## [Problem description]
Starting at the line that contains "L3: none -> 3.3uH (W9, W14)", set down each line exactly until the records end, keeping both ends and adding nothing.

## [Given data]
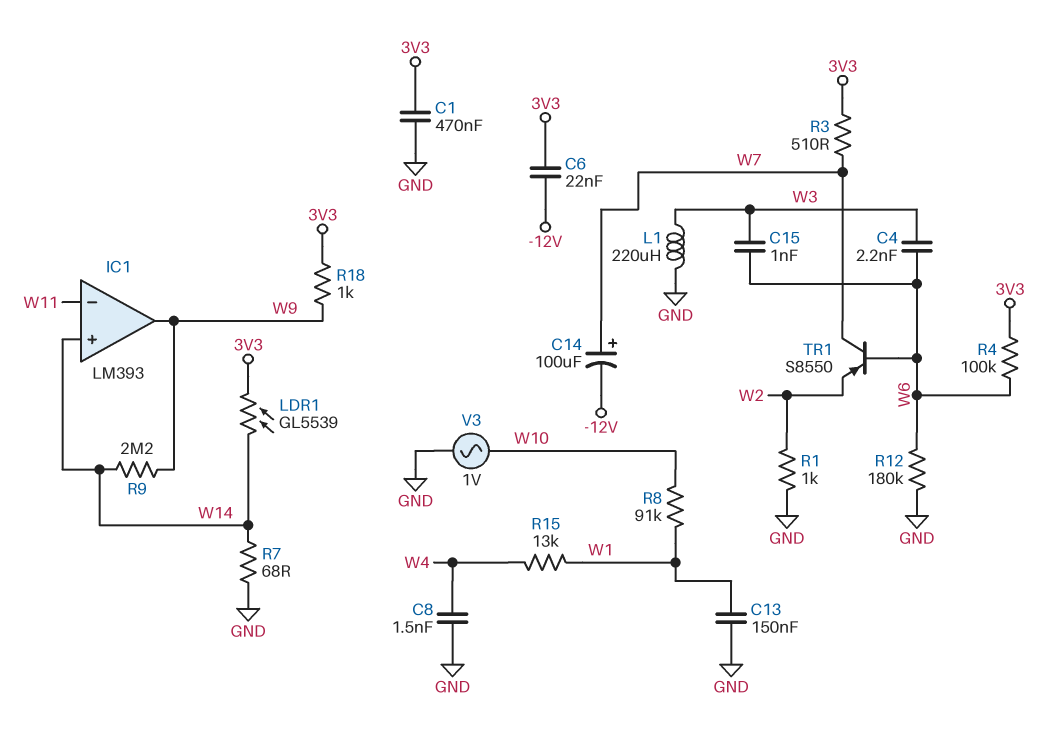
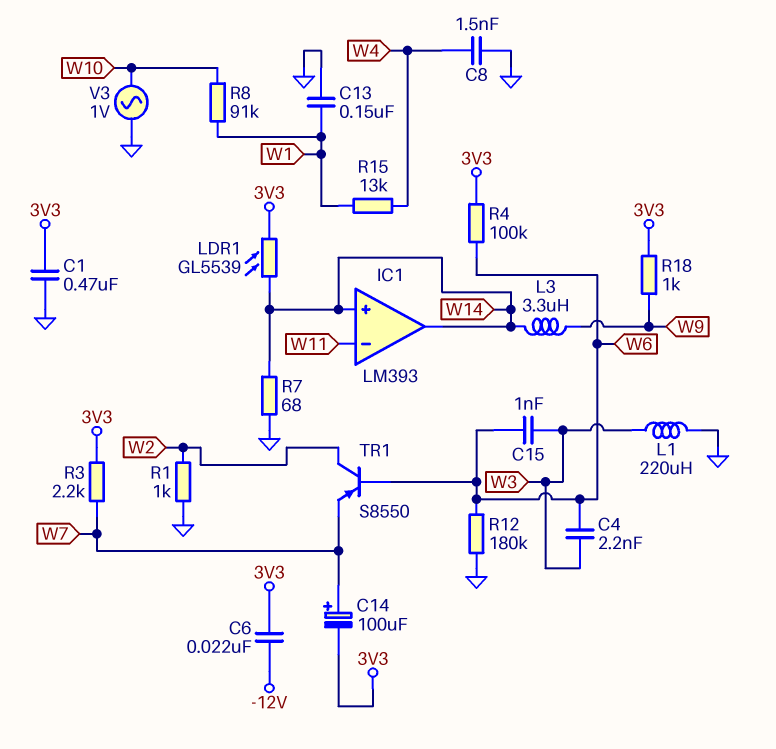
C14: 100uF (plus W7, minus -12V) -> 100uF (plus W7, minus 3V3)
IC1 pin out: W9 -> W14
L3: none -> 3.3uH (W9, W14)
R3: 510 (3V3, W7) -> 2.2k (3V3, W7)
R9: 2.2M (W9, W14) -> none
TR1: PNP S8550 (B W6, C W7, E W2) -> PNP S8550 (B W6, C W2, E W7)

## [Solution for this problem]
L3: none -> 3.3uH (W9, W14)
R3: 510 (3V3, W7) -> 2.2k (3V3, W7)
R9: 2.2M (W9, W14) -> none
TR1: PNP S8550 (B W6, C W7, E W2) -> PNP S8550 (B W6, C W2, E W7)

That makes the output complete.